▼

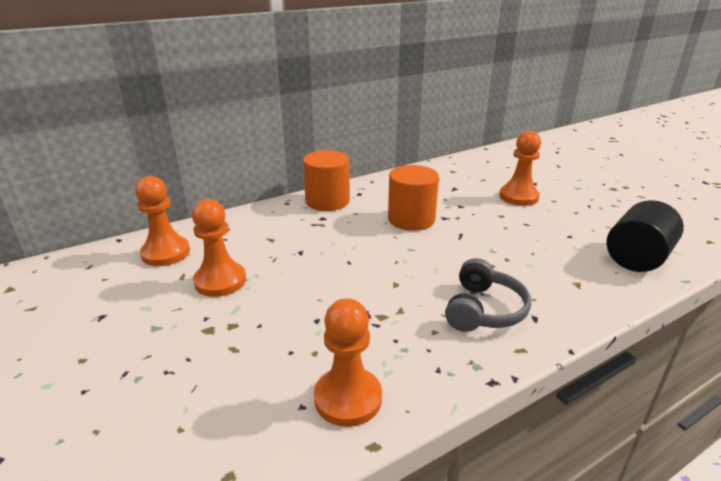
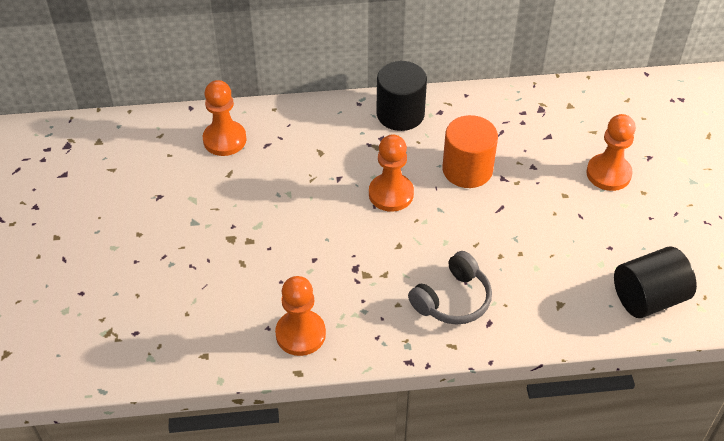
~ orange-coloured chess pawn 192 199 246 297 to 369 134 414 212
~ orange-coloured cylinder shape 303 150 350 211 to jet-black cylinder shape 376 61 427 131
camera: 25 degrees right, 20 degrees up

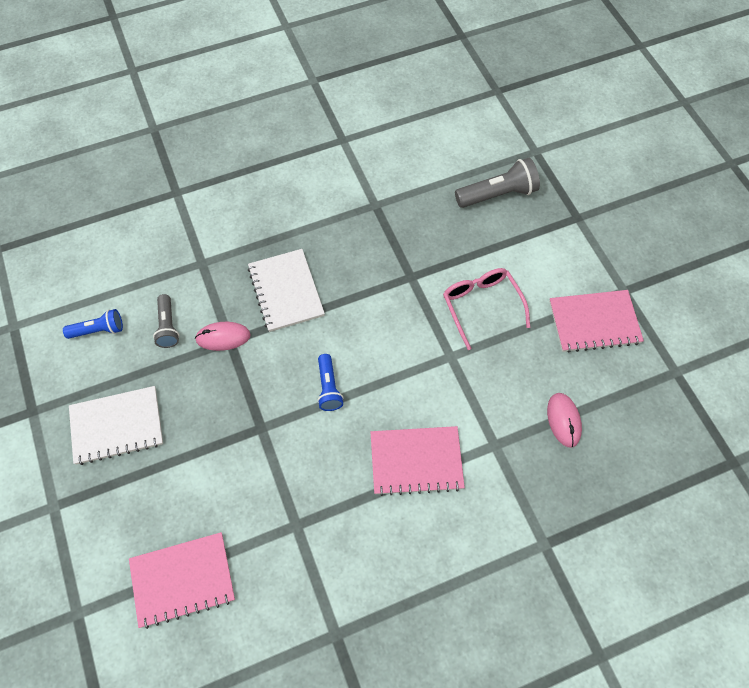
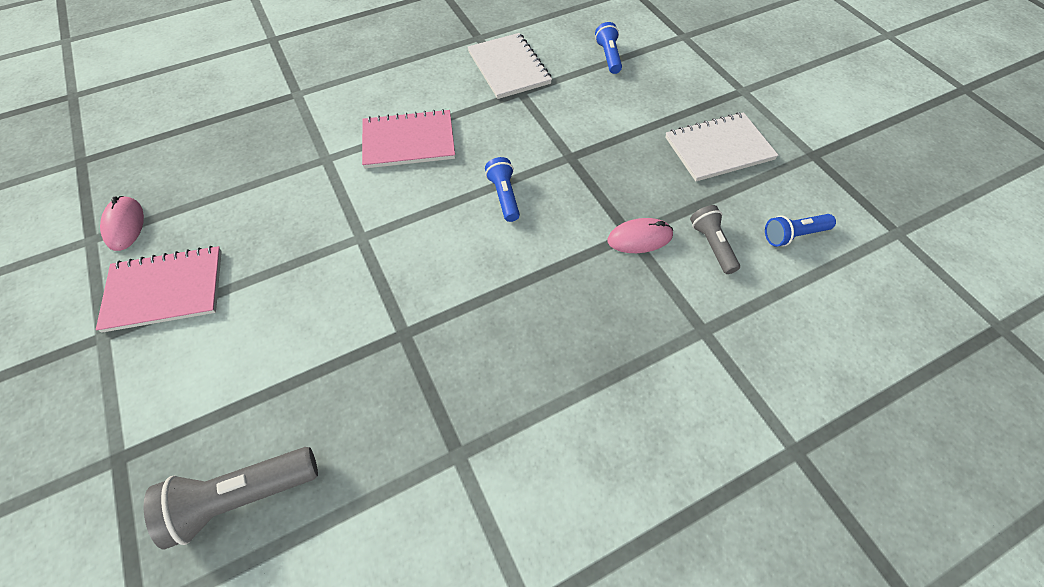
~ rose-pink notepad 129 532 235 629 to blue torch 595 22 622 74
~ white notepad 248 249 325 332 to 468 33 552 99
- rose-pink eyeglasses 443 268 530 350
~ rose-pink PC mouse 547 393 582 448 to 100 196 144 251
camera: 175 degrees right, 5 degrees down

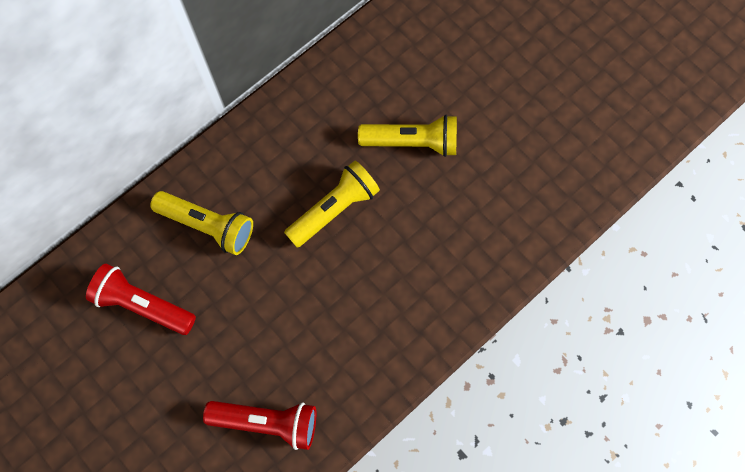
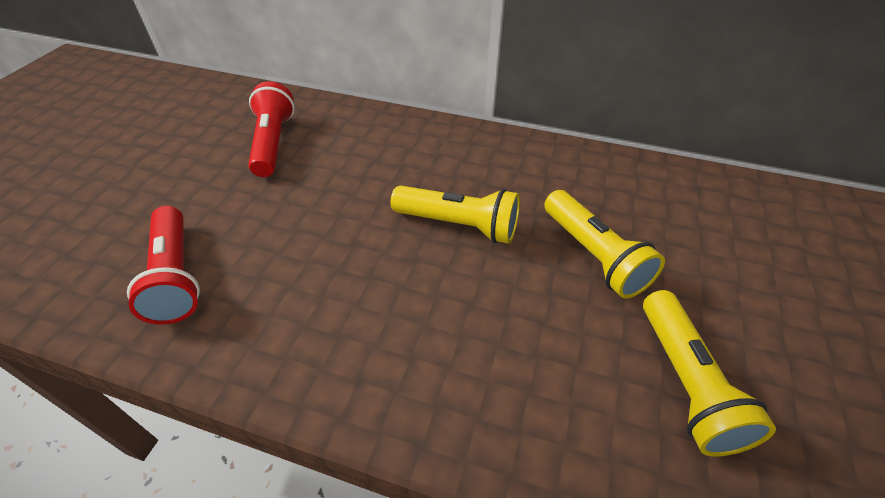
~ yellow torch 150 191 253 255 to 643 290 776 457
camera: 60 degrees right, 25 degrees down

▲

### Task to complete
First drop every picture, then print the data above exactly as it stands.

### Answer to the problem
~ orange-coloured chess pawn 192 199 246 297 to 369 134 414 212
~ orange-coloured cylinder shape 303 150 350 211 to jet-black cylinder shape 376 61 427 131
camera: 25 degrees right, 20 degrees up

~ rose-pink notepad 129 532 235 629 to blue torch 595 22 622 74
~ white notepad 248 249 325 332 to 468 33 552 99
- rose-pink eyeglasses 443 268 530 350
~ rose-pink PC mouse 547 393 582 448 to 100 196 144 251
camera: 175 degrees right, 5 degrees down

~ yellow torch 150 191 253 255 to 643 290 776 457
camera: 60 degrees right, 25 degrees down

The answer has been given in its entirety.